WHAT TO PRODUCE :: Nothing but the lines from the top of the data to the line holding "mapopapan (orange) [698, 544]" should be printed, word for word and both ends included; leave the pictures out.

• • •

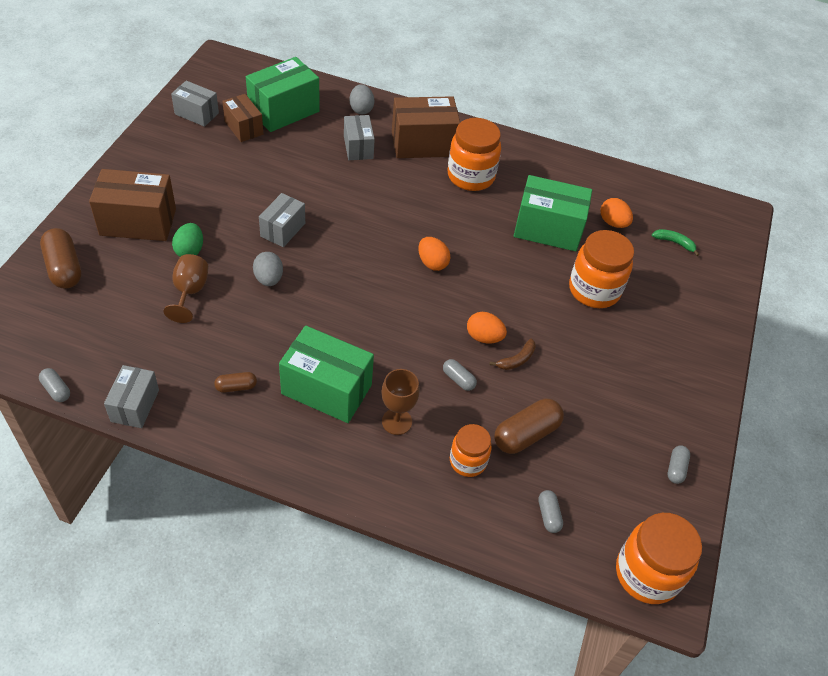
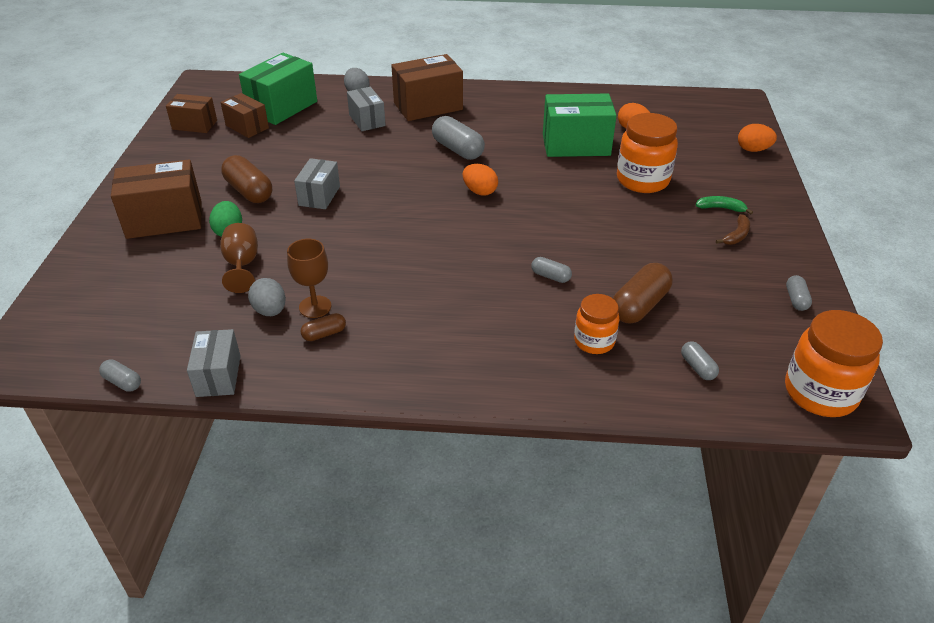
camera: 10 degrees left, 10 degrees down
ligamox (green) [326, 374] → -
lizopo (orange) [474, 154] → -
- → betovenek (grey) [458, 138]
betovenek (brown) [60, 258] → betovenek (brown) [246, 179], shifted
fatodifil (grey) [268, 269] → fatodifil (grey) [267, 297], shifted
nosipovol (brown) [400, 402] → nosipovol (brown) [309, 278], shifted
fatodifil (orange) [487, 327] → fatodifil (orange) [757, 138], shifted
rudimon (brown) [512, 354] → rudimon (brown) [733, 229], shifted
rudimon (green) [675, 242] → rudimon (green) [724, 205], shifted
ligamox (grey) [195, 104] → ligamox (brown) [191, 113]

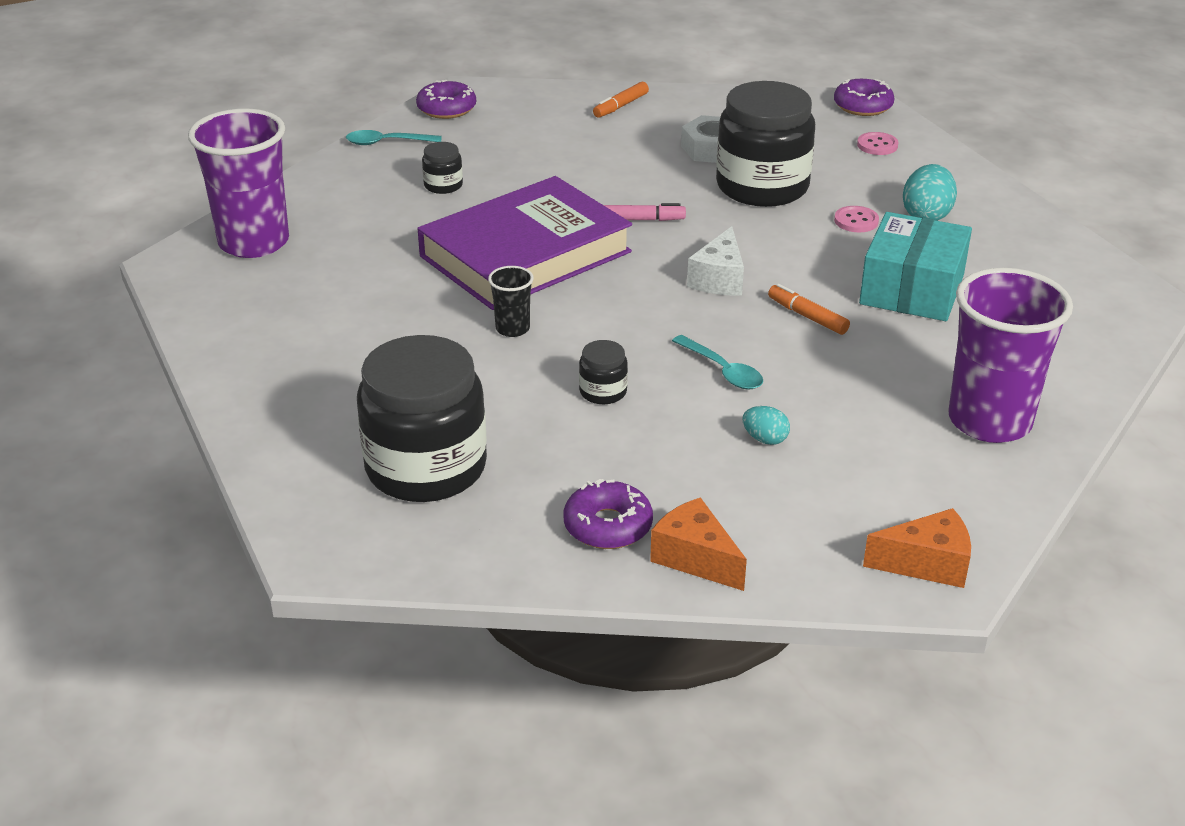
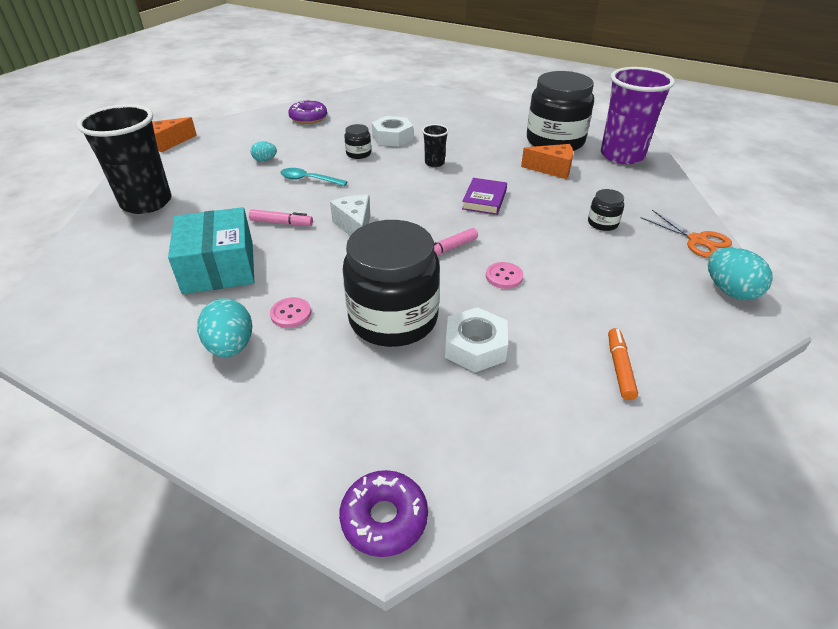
camera: 145 degrees right, 5 degrees up
- → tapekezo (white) [392, 131]
lizopo (black) [422, 418] → lizopo (black) [560, 111], shifted
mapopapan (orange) [698, 544] → mapopapan (orange) [547, 161], shifted
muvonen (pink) [877, 143] → muvonen (pink) [505, 275], shifted
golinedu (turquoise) [394, 137] → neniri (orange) [686, 234]
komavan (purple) [446, 99] → fatodifil (turquoise) [740, 273]
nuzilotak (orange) [809, 309] → nuzilotak (pink) [281, 217]
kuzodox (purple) [1010, 355] → kuzodox (black) [124, 159]
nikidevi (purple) [524, 243] → nikidevi (purple) [484, 196], x0.41

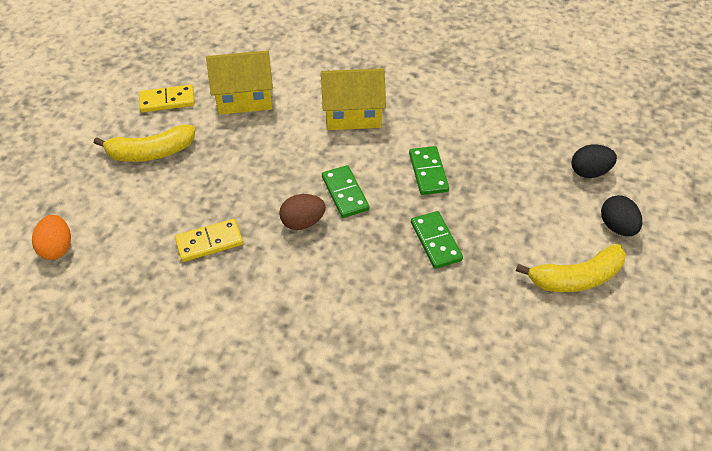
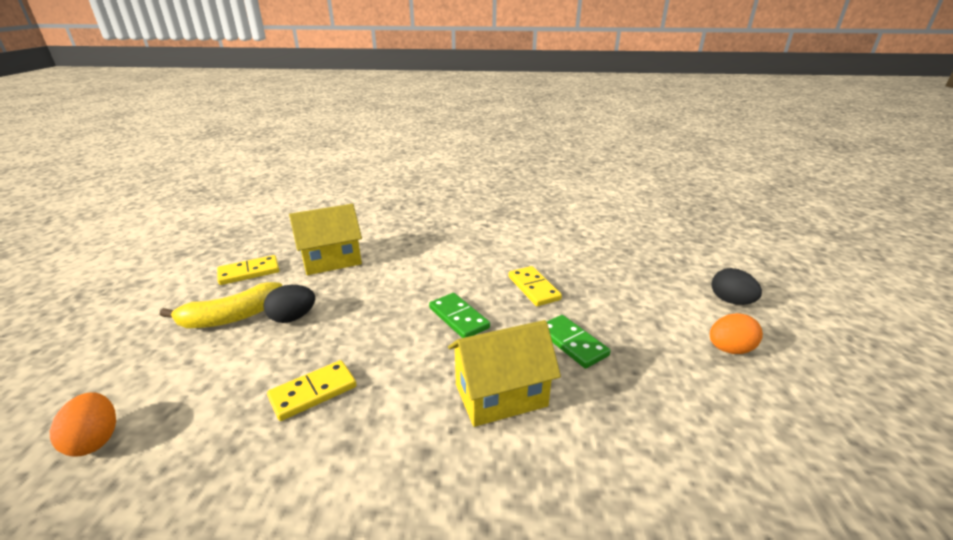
camera: 15 degrees left, 20 degrees down
fatodifil (brown) [302, 212] → -
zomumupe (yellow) [353, 99] → zomumupe (yellow) [504, 373], shifted
fatodifil (black) [594, 161] → fatodifil (black) [289, 304], shifted
rudimon (yellow) [571, 268] → fatodifil (orange) [736, 333]
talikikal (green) [429, 170] → talikikal (yellow) [535, 286]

• • •

SOLUTION TO THE PROBLEM ::
camera: 10 degrees left, 10 degrees down
ligamox (green) [326, 374] → -
lizopo (orange) [474, 154] → -
- → betovenek (grey) [458, 138]
betovenek (brown) [60, 258] → betovenek (brown) [246, 179], shifted
fatodifil (grey) [268, 269] → fatodifil (grey) [267, 297], shifted
nosipovol (brown) [400, 402] → nosipovol (brown) [309, 278], shifted
fatodifil (orange) [487, 327] → fatodifil (orange) [757, 138], shifted
rudimon (brown) [512, 354] → rudimon (brown) [733, 229], shifted
rudimon (green) [675, 242] → rudimon (green) [724, 205], shifted
ligamox (grey) [195, 104] → ligamox (brown) [191, 113]

camera: 145 degrees right, 5 degrees up
- → tapekezo (white) [392, 131]
lizopo (black) [422, 418] → lizopo (black) [560, 111], shifted
mapopapan (orange) [698, 544] → mapopapan (orange) [547, 161], shifted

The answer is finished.